What is required:
Where an entry contains a picture, skip the picture and write out everything else exactly.

══════════════════════════════

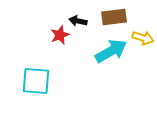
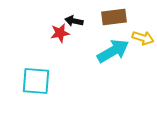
black arrow: moved 4 px left
red star: moved 2 px up; rotated 12 degrees clockwise
cyan arrow: moved 2 px right
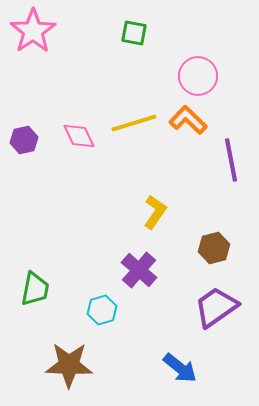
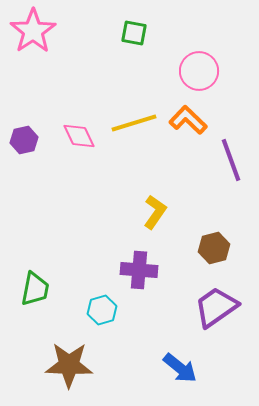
pink circle: moved 1 px right, 5 px up
purple line: rotated 9 degrees counterclockwise
purple cross: rotated 36 degrees counterclockwise
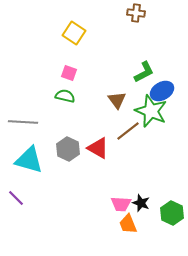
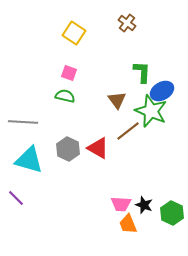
brown cross: moved 9 px left, 10 px down; rotated 30 degrees clockwise
green L-shape: moved 2 px left; rotated 60 degrees counterclockwise
black star: moved 3 px right, 2 px down
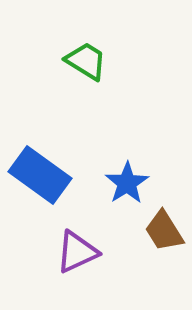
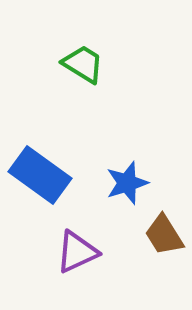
green trapezoid: moved 3 px left, 3 px down
blue star: rotated 15 degrees clockwise
brown trapezoid: moved 4 px down
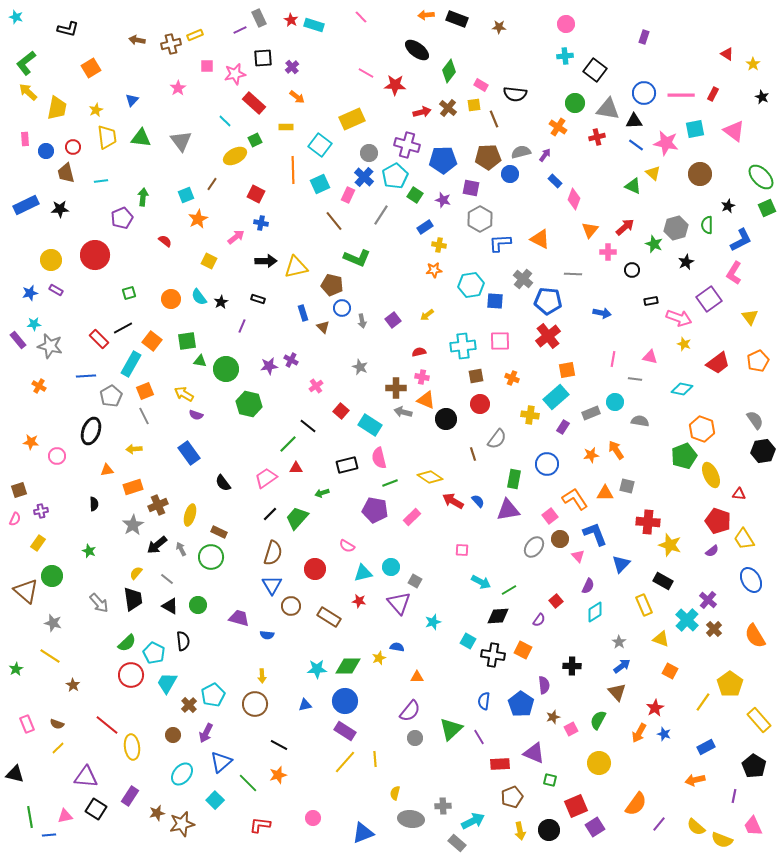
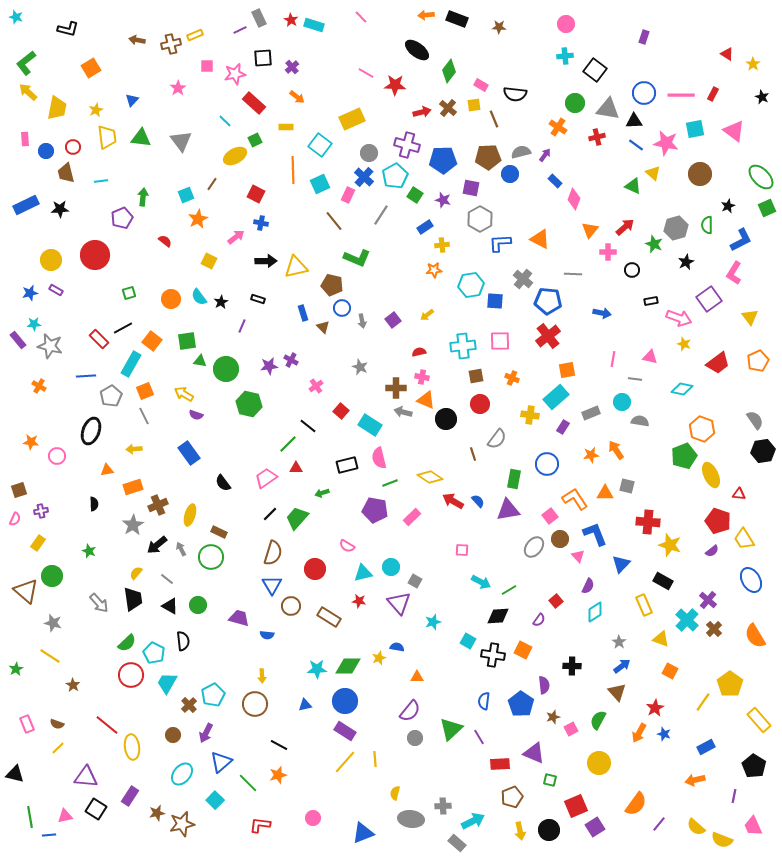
yellow cross at (439, 245): moved 3 px right; rotated 16 degrees counterclockwise
cyan circle at (615, 402): moved 7 px right
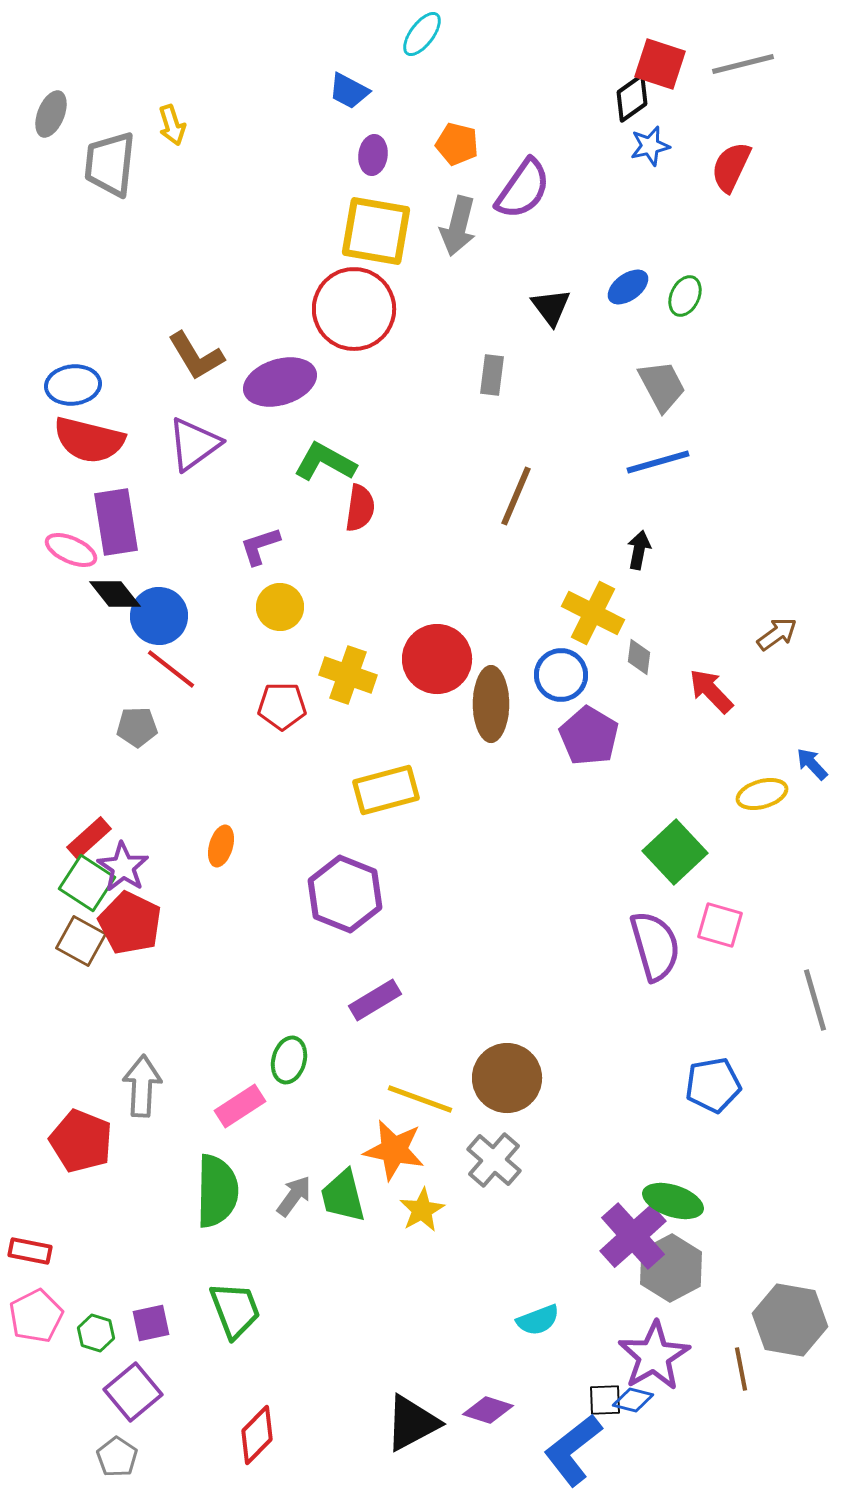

══════════════════════════════

Response:
black arrow: moved 4 px left
red star: moved 2 px up; rotated 12 degrees clockwise
cyan arrow: moved 2 px right
pink circle: moved 1 px right, 5 px up
purple line: rotated 9 degrees counterclockwise
purple cross: rotated 36 degrees counterclockwise
brown cross: moved 9 px left, 10 px down; rotated 30 degrees clockwise
green L-shape: moved 2 px left; rotated 60 degrees counterclockwise
black star: moved 3 px right, 2 px down
green trapezoid: moved 3 px left, 3 px down
blue star: rotated 15 degrees clockwise
brown trapezoid: moved 4 px down
yellow cross at (439, 245): moved 3 px right; rotated 16 degrees counterclockwise
cyan circle at (615, 402): moved 7 px right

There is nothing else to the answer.